Extracted data entries:

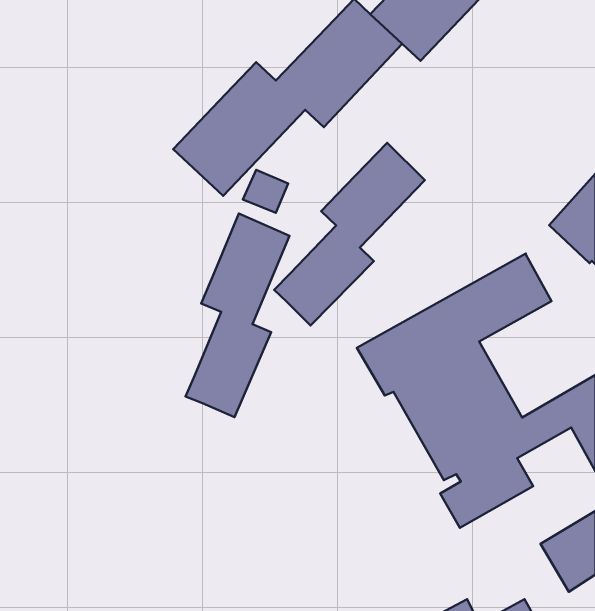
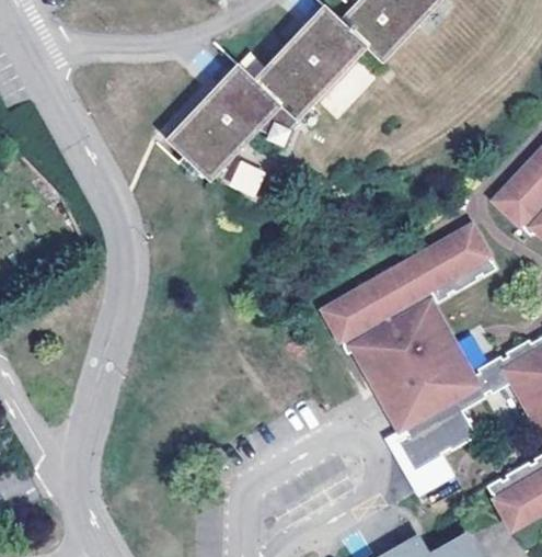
building: [274,143,425,326] -> none
building: [186,214,289,417] -> none

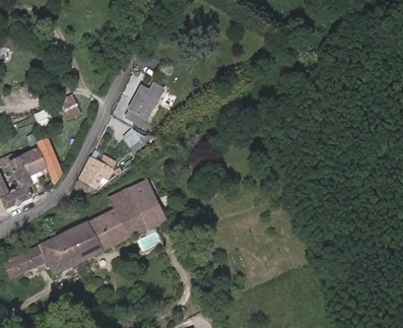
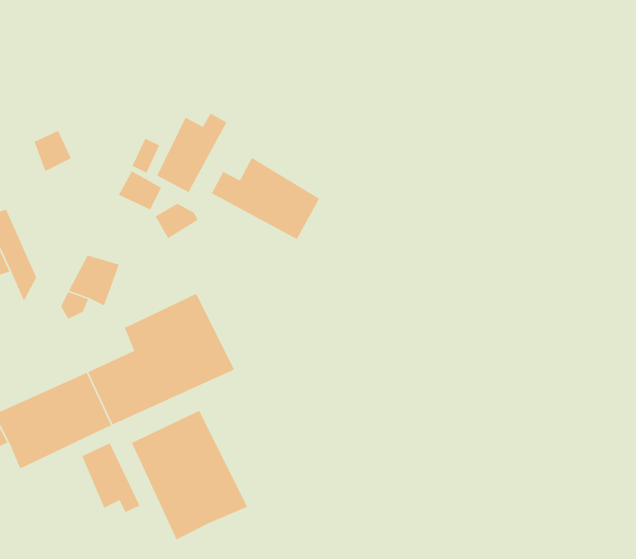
building: none -> [211,157,320,240]
building: none -> [131,410,248,540]
building: none -> [81,442,140,513]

Work instructions: Each line of the data above must be reproduced as written. Skip the pictures.

Expected answer:
building: [274,143,425,326] -> none
building: [186,214,289,417] -> none

building: none -> [211,157,320,240]
building: none -> [131,410,248,540]
building: none -> [81,442,140,513]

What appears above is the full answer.